→ **About this exercise**
So long as no pictures are carried over, output the records below exactly.

:::::

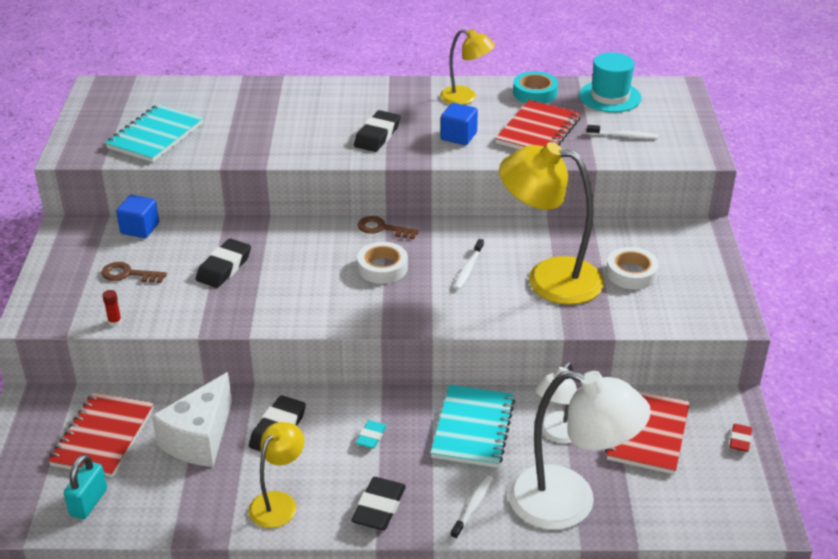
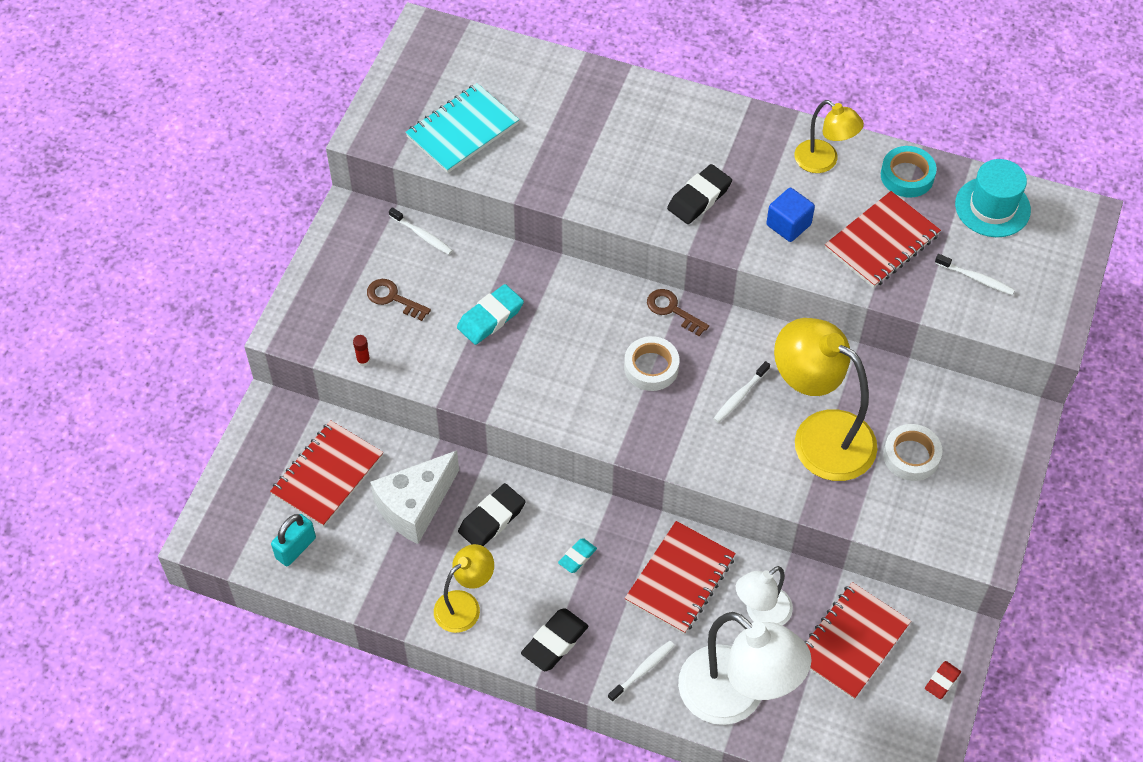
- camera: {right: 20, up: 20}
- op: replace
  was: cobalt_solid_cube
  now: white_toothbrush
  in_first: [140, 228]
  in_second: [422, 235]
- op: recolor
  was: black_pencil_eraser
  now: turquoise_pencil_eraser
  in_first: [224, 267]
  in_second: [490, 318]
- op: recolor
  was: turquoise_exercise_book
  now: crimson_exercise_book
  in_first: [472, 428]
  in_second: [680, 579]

:::::

→ **Written answer**
- camera: {right: 20, up: 20}
- op: replace
  was: cobalt_solid_cube
  now: white_toothbrush
  in_first: [140, 228]
  in_second: [422, 235]
- op: recolor
  was: black_pencil_eraser
  now: turquoise_pencil_eraser
  in_first: [224, 267]
  in_second: [490, 318]
- op: recolor
  was: turquoise_exercise_book
  now: crimson_exercise_book
  in_first: [472, 428]
  in_second: [680, 579]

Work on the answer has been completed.